(Multi-image counting data)
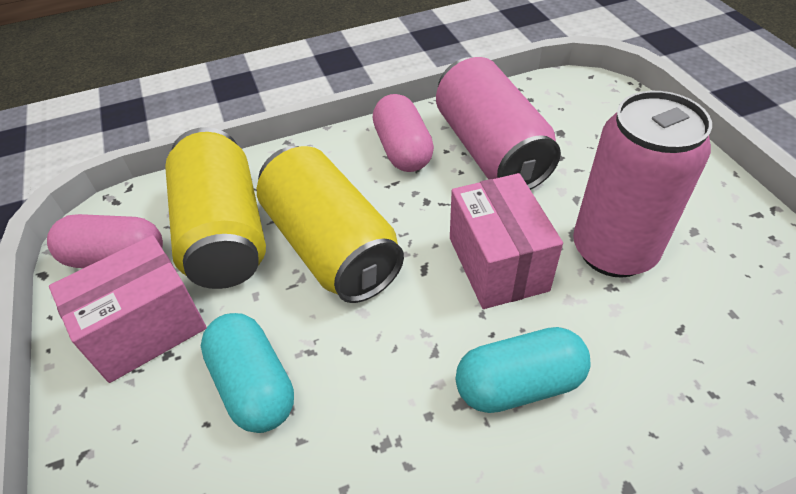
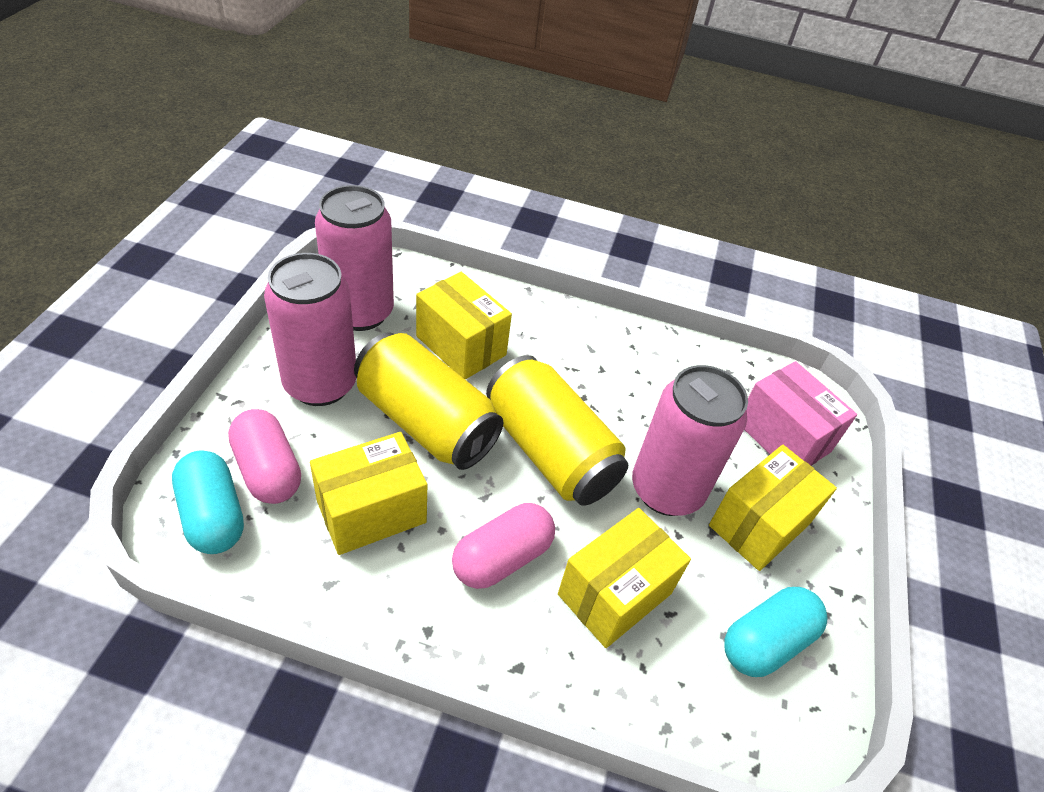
pink box: 2 -> 1
pink can: 2 -> 3
yellow box: 0 -> 4

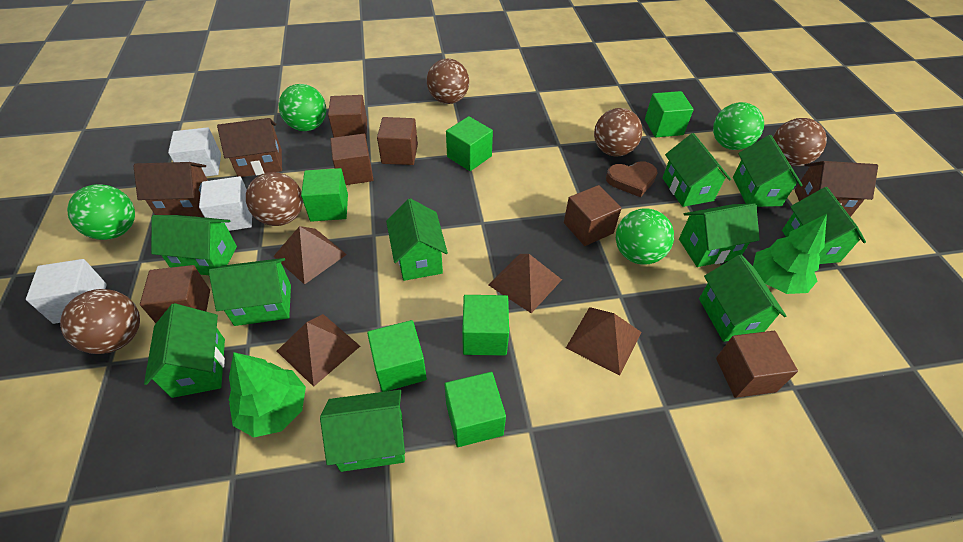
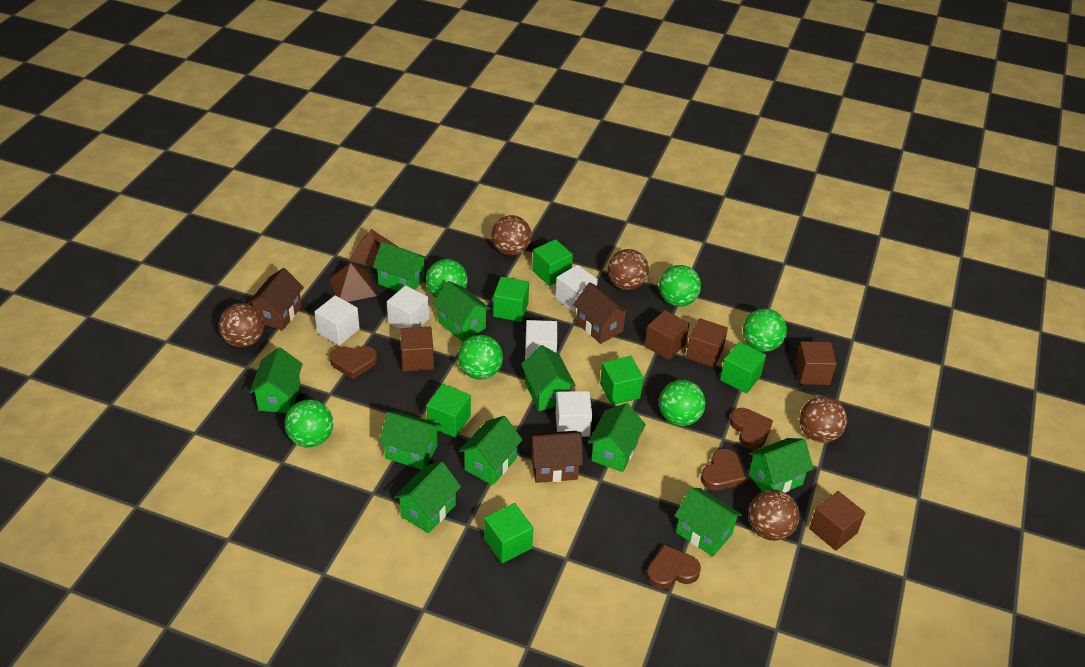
brown cube: 6 -> 5
brown heart: 1 -> 4
brown pyramid: 4 -> 2
green ball: 4 -> 6
green tree: 2 -> 0
white cube: 3 -> 5

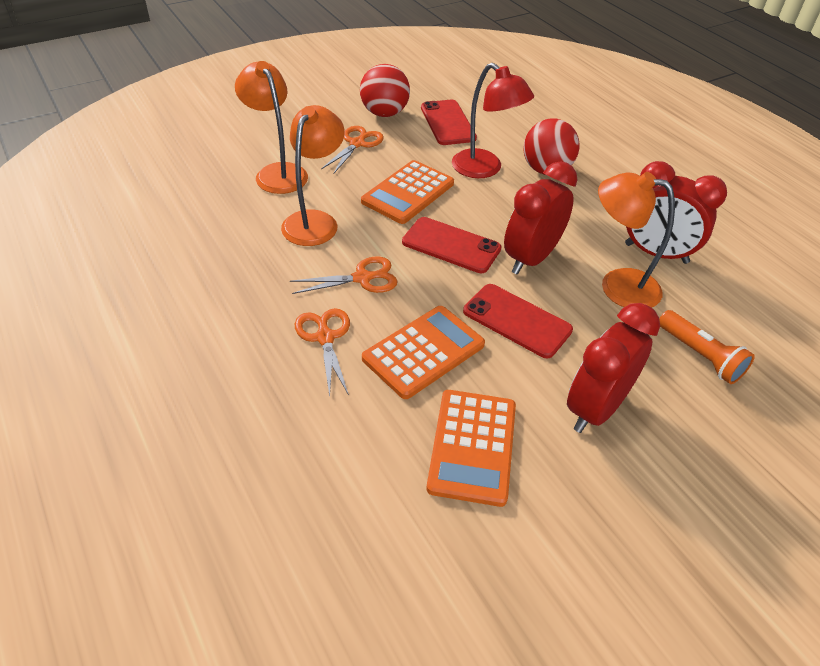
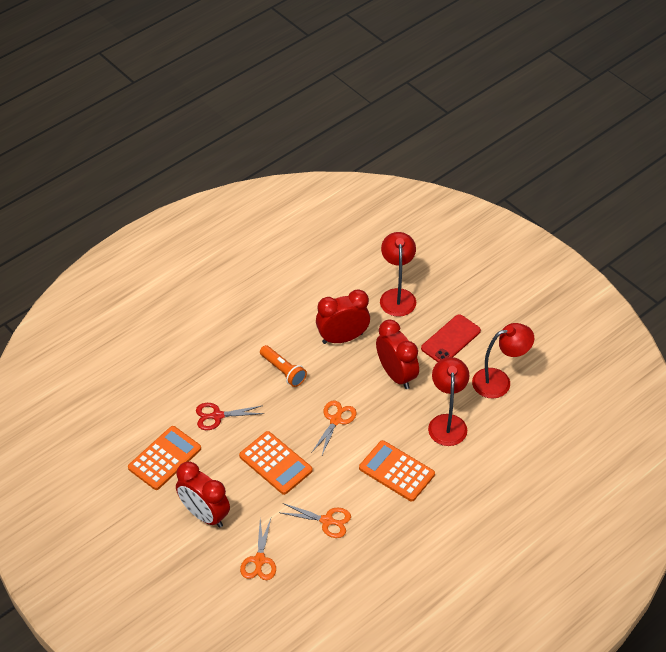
orange lamp: 3 -> 0
red ball: 2 -> 0
red lamp: 1 -> 3
red phone: 3 -> 1
red scissors: 0 -> 1

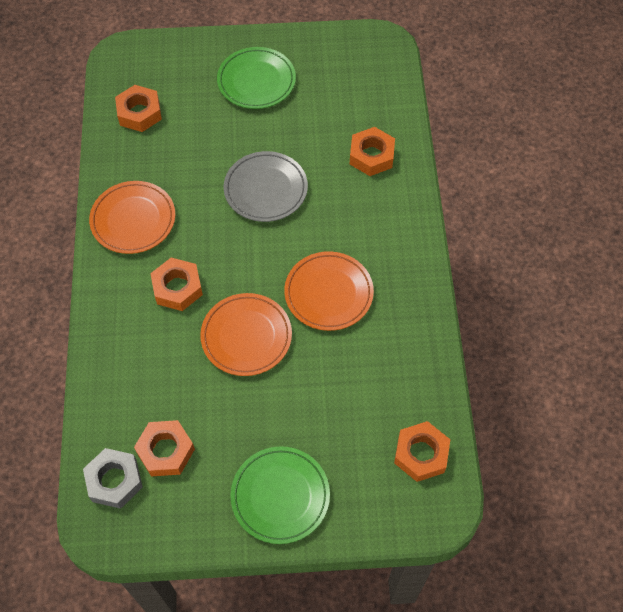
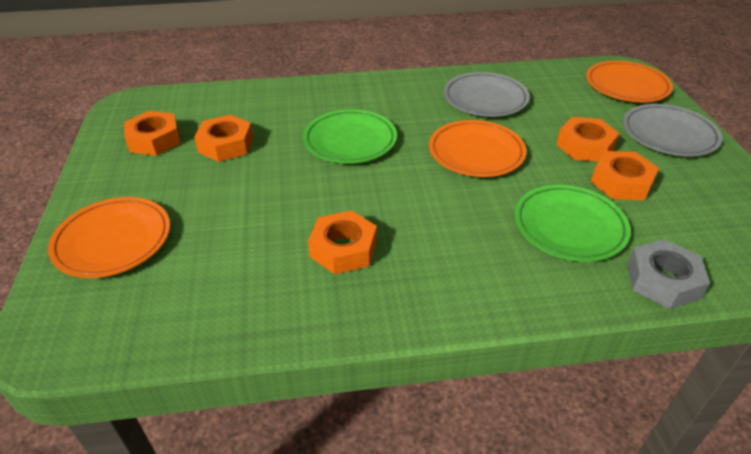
grey plate: 1 -> 2

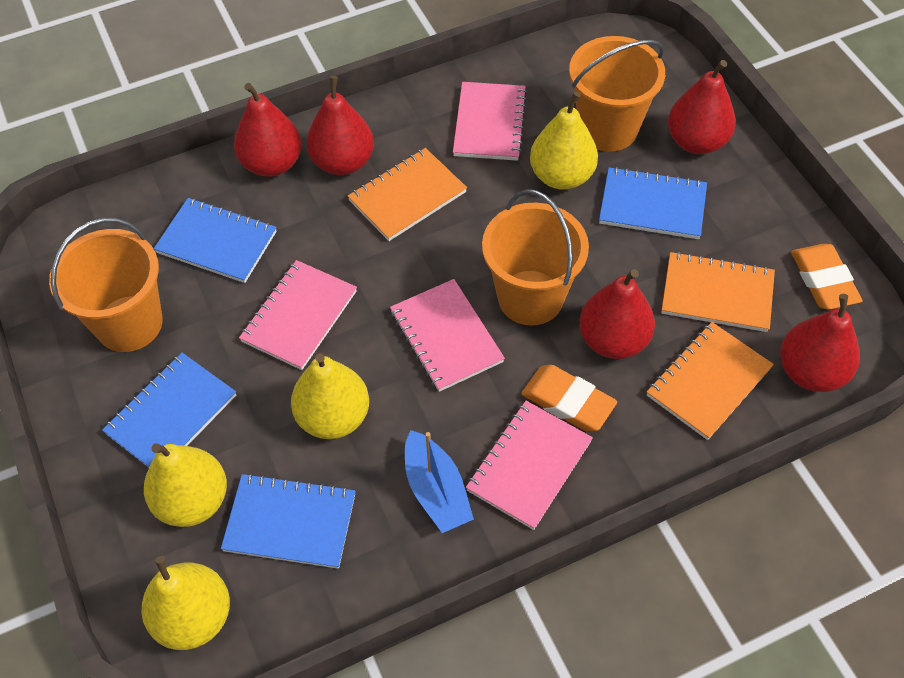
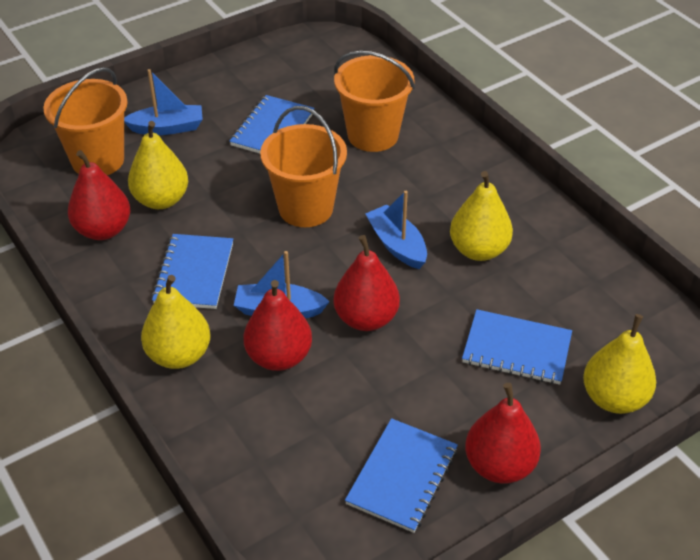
blue boat: 1 -> 3
orange eraser: 2 -> 0
orange notebook: 3 -> 0
pink notebook: 4 -> 0
red pear: 5 -> 4

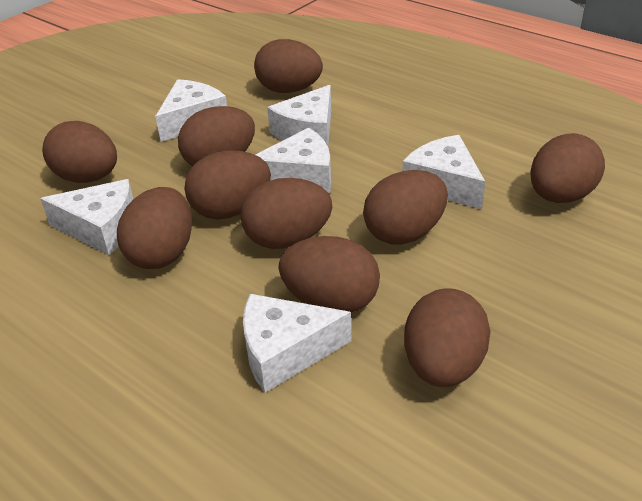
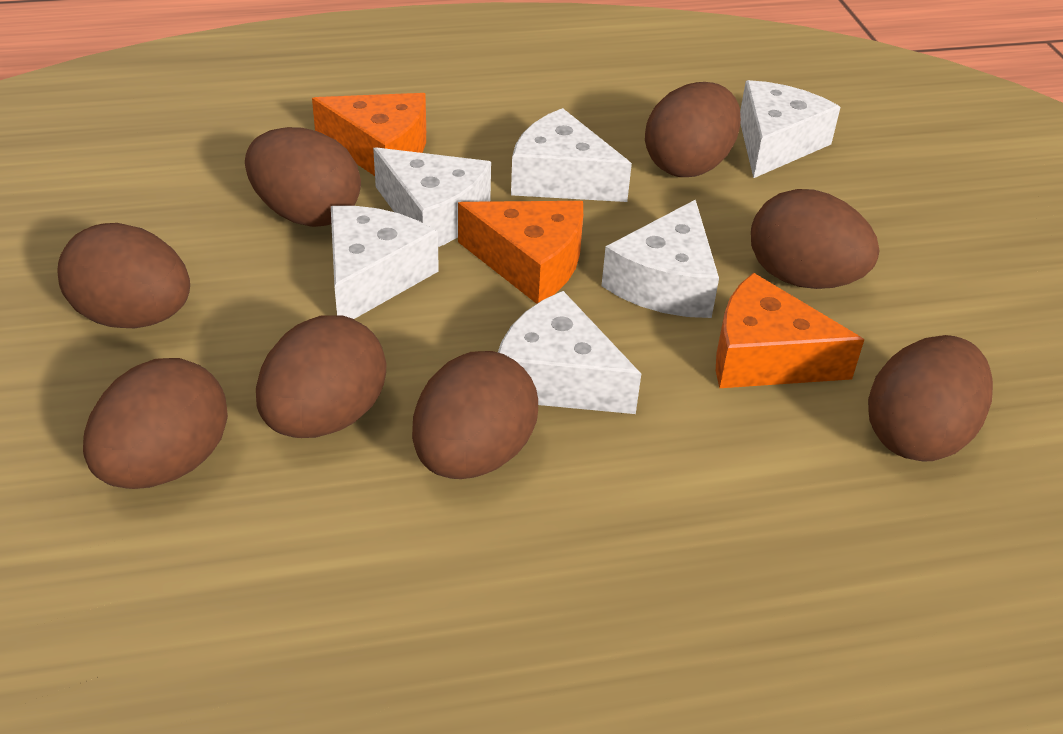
brown egg: 10 -> 8
orange cheese: 0 -> 3

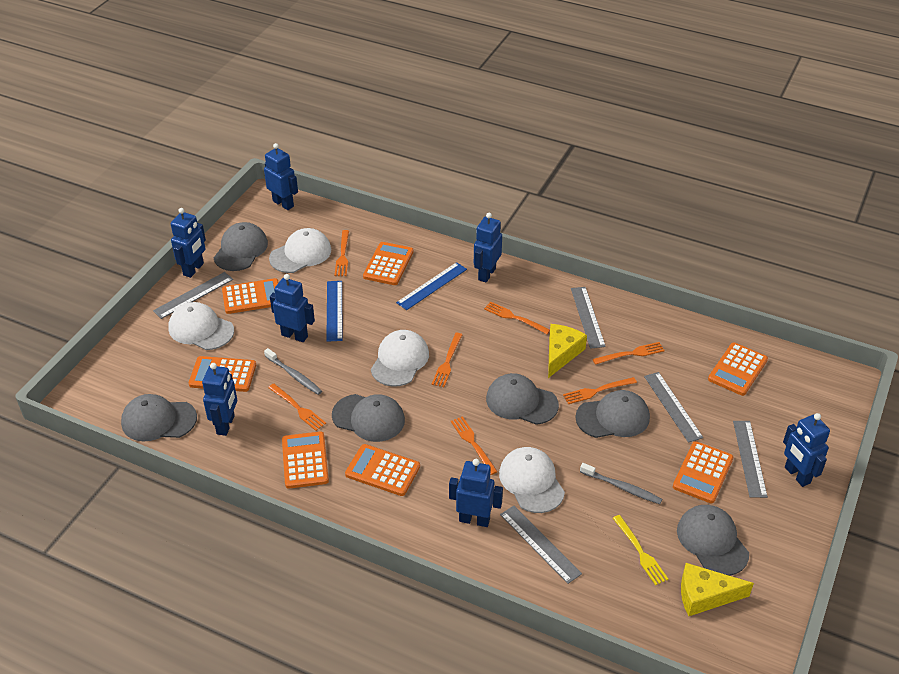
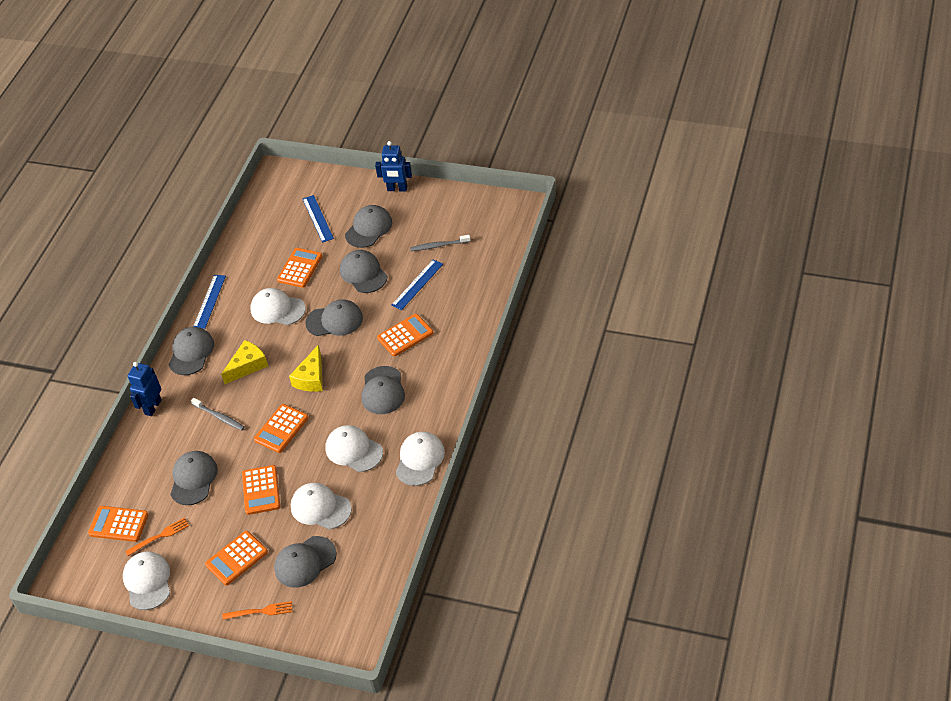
blue robot: 7 -> 2
blue ruler: 2 -> 3
grey cap: 6 -> 7
grey ruler: 5 -> 0
orange calculator: 7 -> 6
orange fork: 7 -> 2
white cap: 4 -> 5
yellow fork: 1 -> 0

◆ Task to carry out:
Nothing but the exact lines of the data above, from the line containing "blue ruler: 2 -> 3" through the last, should appear in the answer.

◆ Task solution:
blue ruler: 2 -> 3
grey cap: 6 -> 7
grey ruler: 5 -> 0
orange calculator: 7 -> 6
orange fork: 7 -> 2
white cap: 4 -> 5
yellow fork: 1 -> 0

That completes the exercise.